___ Exercise data
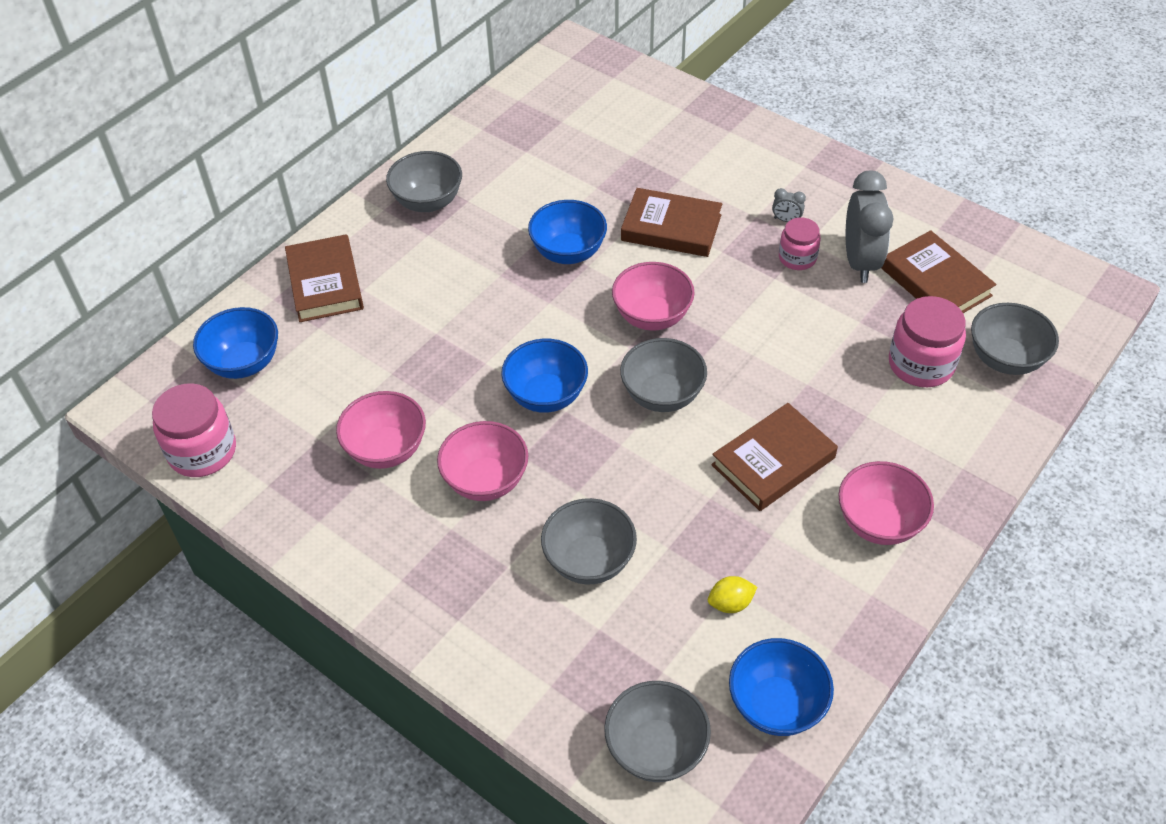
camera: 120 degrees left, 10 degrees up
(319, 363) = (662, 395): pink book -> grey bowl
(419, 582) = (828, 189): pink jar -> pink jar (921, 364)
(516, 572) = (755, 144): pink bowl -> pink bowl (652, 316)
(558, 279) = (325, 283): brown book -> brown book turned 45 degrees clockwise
______
Exactly the lines from the one containing "(419, 582) = (828, 189): pink" to the last line of the entries above must be duplicated, with both of those lines included and nothing more.

§ Written response
(419, 582) = (828, 189): pink jar -> pink jar (921, 364)
(516, 572) = (755, 144): pink bowl -> pink bowl (652, 316)
(558, 279) = (325, 283): brown book -> brown book turned 45 degrees clockwise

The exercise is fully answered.